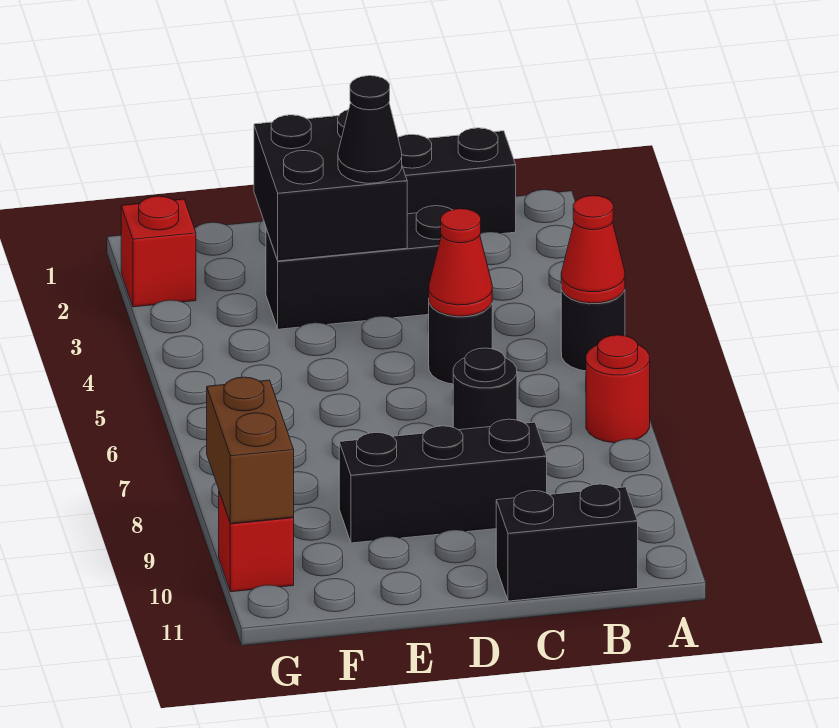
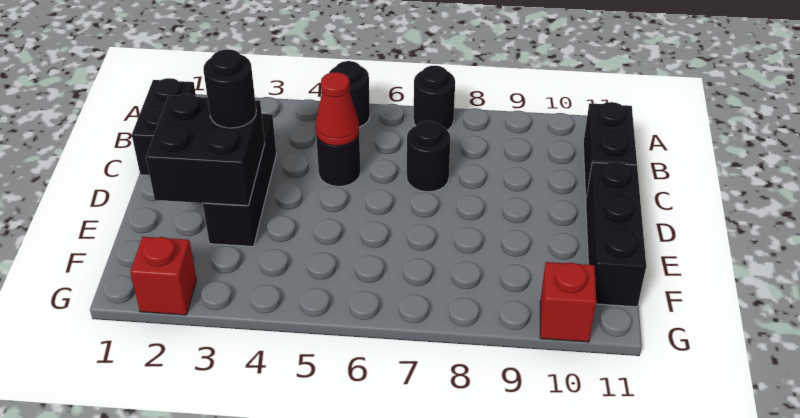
red cone A5 level 2 -> none
red round brick A7 level 1 -> black round brick A7 level 1
black brick C9:E9 level 1 -> black brick D11:F11 level 1
black cone D3 level 3 -> black round brick D3 level 3
brown brick G9:G10 level 2 -> none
^^^^^^^^^^^^^^^^
GOAL OF THE EXERCISE: Without including any picture, write out the material above exactly.

SOLVED EXERCISE:
red cone A5 level 2 -> none
red round brick A7 level 1 -> black round brick A7 level 1
black brick C9:E9 level 1 -> black brick D11:F11 level 1
black cone D3 level 3 -> black round brick D3 level 3
brown brick G9:G10 level 2 -> none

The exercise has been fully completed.